%%
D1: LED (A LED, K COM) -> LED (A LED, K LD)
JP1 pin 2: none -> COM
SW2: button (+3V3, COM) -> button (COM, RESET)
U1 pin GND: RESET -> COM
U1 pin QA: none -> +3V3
%%
%%
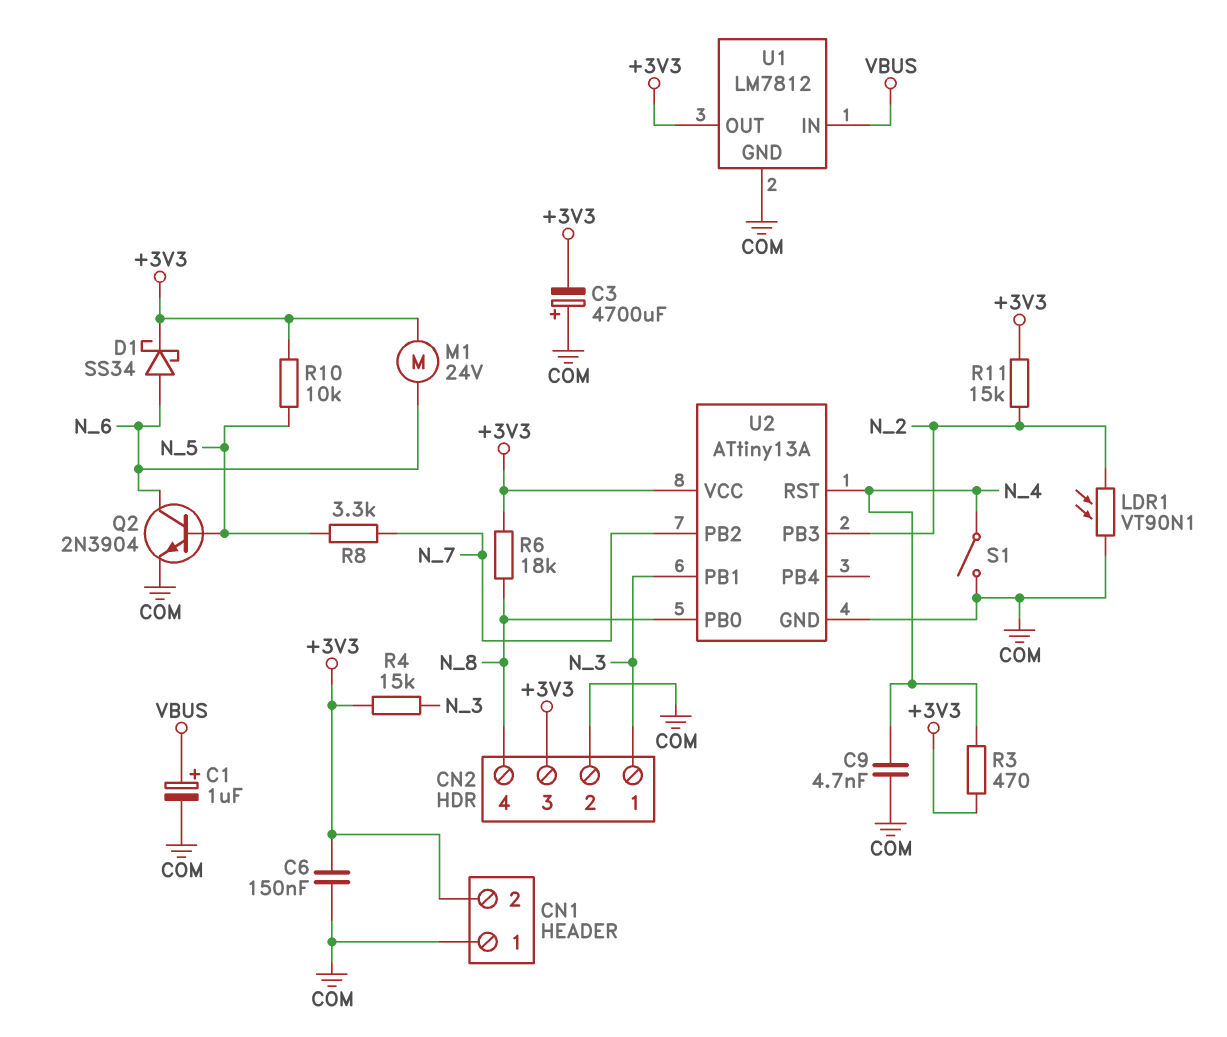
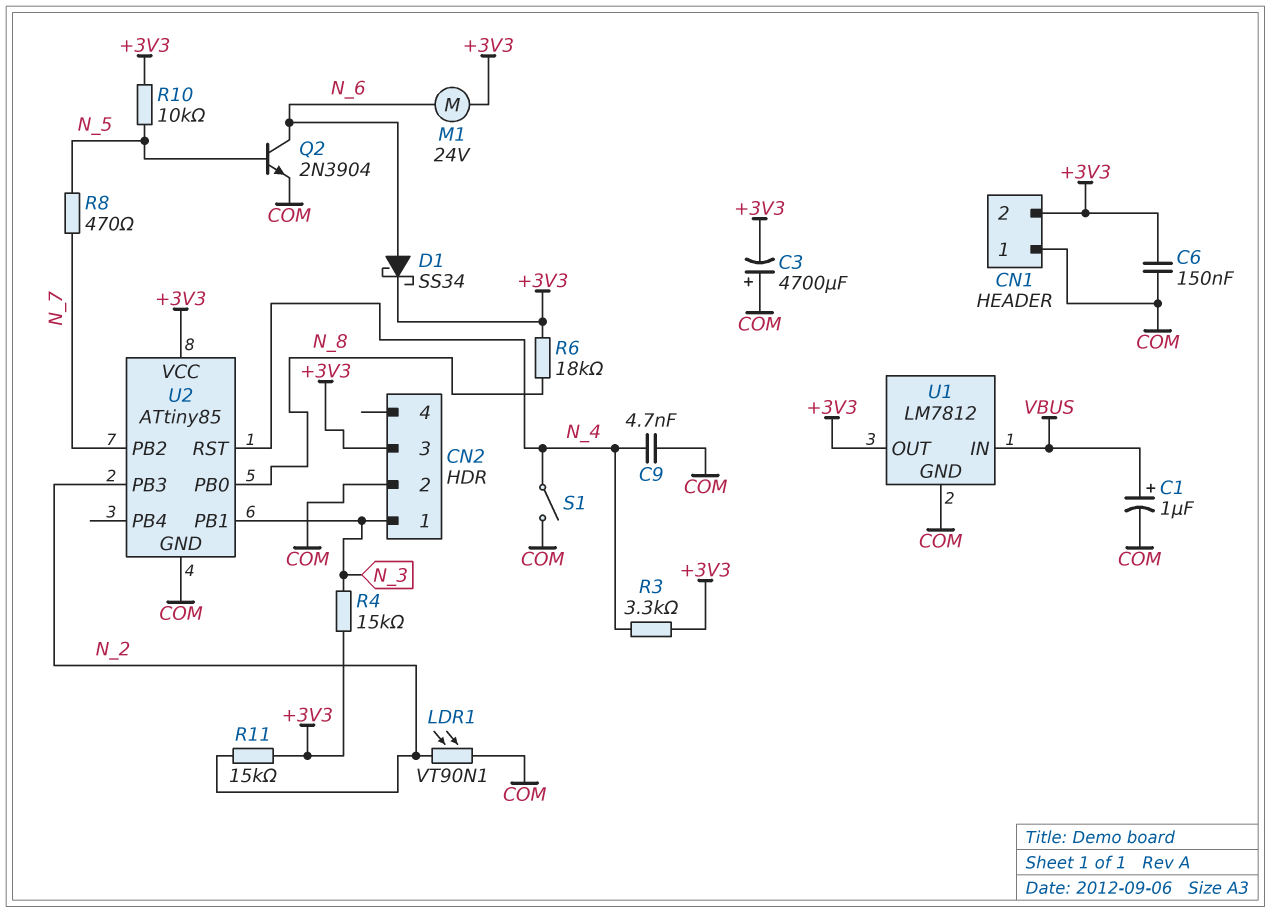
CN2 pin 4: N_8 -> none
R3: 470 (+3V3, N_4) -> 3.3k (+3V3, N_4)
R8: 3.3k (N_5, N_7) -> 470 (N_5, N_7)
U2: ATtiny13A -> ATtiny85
%%
%%
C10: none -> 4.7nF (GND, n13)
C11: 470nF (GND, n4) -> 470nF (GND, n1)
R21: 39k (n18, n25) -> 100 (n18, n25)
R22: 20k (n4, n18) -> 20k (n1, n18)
%%
- Work to be completed -
Once you find the line with "D1: LED (A LED, K COM) -> LED (A LED, K LD)" in the entries above, output it and each line after it up to and including the line with "U1 pin QA: none -> +3V3", and nothing else.

- Answer for this exercise -
D1: LED (A LED, K COM) -> LED (A LED, K LD)
JP1 pin 2: none -> COM
SW2: button (+3V3, COM) -> button (COM, RESET)
U1 pin GND: RESET -> COM
U1 pin QA: none -> +3V3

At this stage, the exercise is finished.